_Supplied records_

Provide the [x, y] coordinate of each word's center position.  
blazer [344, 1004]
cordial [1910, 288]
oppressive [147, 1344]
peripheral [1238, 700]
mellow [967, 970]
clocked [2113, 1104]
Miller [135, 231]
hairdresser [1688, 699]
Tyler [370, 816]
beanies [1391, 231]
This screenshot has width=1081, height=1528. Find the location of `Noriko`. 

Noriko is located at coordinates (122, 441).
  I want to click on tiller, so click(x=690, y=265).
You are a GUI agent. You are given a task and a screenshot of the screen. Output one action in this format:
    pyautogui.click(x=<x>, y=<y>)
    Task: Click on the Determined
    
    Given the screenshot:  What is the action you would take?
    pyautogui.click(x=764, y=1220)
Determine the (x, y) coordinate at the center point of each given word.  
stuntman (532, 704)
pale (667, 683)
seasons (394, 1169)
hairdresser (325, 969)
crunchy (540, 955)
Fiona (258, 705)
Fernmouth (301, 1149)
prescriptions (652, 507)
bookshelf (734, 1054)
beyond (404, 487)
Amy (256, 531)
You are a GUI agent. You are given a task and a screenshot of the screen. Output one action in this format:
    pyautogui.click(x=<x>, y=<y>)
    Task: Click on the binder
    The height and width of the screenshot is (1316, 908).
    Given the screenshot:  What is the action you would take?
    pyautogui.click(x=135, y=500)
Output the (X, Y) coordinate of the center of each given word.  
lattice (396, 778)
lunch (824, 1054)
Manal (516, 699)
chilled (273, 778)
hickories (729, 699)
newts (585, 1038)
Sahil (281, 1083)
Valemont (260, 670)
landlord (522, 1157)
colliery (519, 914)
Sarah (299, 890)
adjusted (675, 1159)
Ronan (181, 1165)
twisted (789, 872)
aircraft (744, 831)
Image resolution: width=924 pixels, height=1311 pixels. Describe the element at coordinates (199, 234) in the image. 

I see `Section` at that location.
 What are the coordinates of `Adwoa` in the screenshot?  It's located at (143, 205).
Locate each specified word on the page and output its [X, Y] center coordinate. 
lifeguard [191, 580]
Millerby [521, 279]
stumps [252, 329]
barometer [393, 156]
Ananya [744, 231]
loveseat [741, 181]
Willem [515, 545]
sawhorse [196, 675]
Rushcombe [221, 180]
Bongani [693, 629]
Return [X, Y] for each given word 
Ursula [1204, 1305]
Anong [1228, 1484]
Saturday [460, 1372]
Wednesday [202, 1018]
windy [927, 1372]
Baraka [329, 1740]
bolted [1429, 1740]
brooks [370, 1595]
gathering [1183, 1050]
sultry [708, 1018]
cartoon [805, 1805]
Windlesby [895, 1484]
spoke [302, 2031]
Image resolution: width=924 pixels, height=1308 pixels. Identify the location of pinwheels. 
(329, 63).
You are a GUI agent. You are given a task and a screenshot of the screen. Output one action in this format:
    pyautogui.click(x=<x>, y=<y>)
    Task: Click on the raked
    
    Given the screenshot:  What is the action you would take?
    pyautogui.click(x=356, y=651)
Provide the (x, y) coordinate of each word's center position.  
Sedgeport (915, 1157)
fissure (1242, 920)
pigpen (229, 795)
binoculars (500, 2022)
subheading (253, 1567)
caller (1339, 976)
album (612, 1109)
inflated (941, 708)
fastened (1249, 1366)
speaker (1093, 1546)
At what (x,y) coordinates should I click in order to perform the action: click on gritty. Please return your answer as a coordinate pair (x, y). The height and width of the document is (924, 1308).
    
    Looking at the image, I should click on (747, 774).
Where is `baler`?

_Problem statement_
Print all of the rows above again, word for word, keeping every line the same.

_Task solution_
Provide the [x, y] coordinate of each word's center position.  
blazer [344, 1004]
cordial [1910, 288]
oppressive [147, 1344]
peripheral [1238, 700]
mellow [967, 970]
clocked [2113, 1104]
Miller [135, 231]
hairdresser [1688, 699]
Tyler [370, 816]
beanies [1391, 231]
This screenshot has width=1081, height=1528. Find the location of `Noriko`. 

Noriko is located at coordinates (122, 441).
  I want to click on tiller, so click(x=690, y=265).
You are a GUI agent. You are given a task and a screenshot of the screen. Output one action in this format:
    pyautogui.click(x=<x>, y=<y>)
    Task: Click on the Determined
    
    Given the screenshot:  What is the action you would take?
    pyautogui.click(x=764, y=1220)
Determine the (x, y) coordinate at the center point of each given word.  
stuntman (532, 704)
pale (667, 683)
seasons (394, 1169)
hairdresser (325, 969)
crunchy (540, 955)
Fiona (258, 705)
Fernmouth (301, 1149)
prescriptions (652, 507)
bookshelf (734, 1054)
beyond (404, 487)
Amy (256, 531)
You are a GUI agent. You are given a task and a screenshot of the screen. Output one action in this format:
    pyautogui.click(x=<x>, y=<y>)
    Task: Click on the binder
    The height and width of the screenshot is (1316, 908).
    Given the screenshot:  What is the action you would take?
    pyautogui.click(x=135, y=500)
Output the (X, Y) coordinate of the center of each given word.  
lattice (396, 778)
lunch (824, 1054)
Manal (516, 699)
chilled (273, 778)
hickories (729, 699)
newts (585, 1038)
Sahil (281, 1083)
Valemont (260, 670)
landlord (522, 1157)
colliery (519, 914)
Sarah (299, 890)
adjusted (675, 1159)
Ronan (181, 1165)
twisted (789, 872)
aircraft (744, 831)
Image resolution: width=924 pixels, height=1311 pixels. Describe the element at coordinates (199, 234) in the image. 

I see `Section` at that location.
 What are the coordinates of `Adwoa` in the screenshot?  It's located at (143, 205).
Locate each specified word on the page and output its [X, Y] center coordinate. 
lifeguard [191, 580]
Millerby [521, 279]
stumps [252, 329]
barometer [393, 156]
Ananya [744, 231]
loveseat [741, 181]
Willem [515, 545]
sawhorse [196, 675]
Rushcombe [221, 180]
Bongani [693, 629]
Return [X, Y] for each given word 
Ursula [1204, 1305]
Anong [1228, 1484]
Saturday [460, 1372]
Wednesday [202, 1018]
windy [927, 1372]
Baraka [329, 1740]
bolted [1429, 1740]
brooks [370, 1595]
gathering [1183, 1050]
sultry [708, 1018]
cartoon [805, 1805]
Windlesby [895, 1484]
spoke [302, 2031]
Image resolution: width=924 pixels, height=1308 pixels. Identify the location of pinwheels. 
(329, 63).
You are a GUI agent. You are given a task and a screenshot of the screen. Output one action in this format:
    pyautogui.click(x=<x>, y=<y>)
    Task: Click on the raked
    
    Given the screenshot:  What is the action you would take?
    pyautogui.click(x=356, y=651)
Provide the (x, y) coordinate of each word's center position.  
Sedgeport (915, 1157)
fissure (1242, 920)
pigpen (229, 795)
binoculars (500, 2022)
subheading (253, 1567)
caller (1339, 976)
album (612, 1109)
inflated (941, 708)
fastened (1249, 1366)
speaker (1093, 1546)
At what (x,y) coordinates should I click in order to perform the action: click on gritty. Please return your answer as a coordinate pair (x, y). The height and width of the document is (924, 1308).
    
    Looking at the image, I should click on (747, 774).
Where is `baler`?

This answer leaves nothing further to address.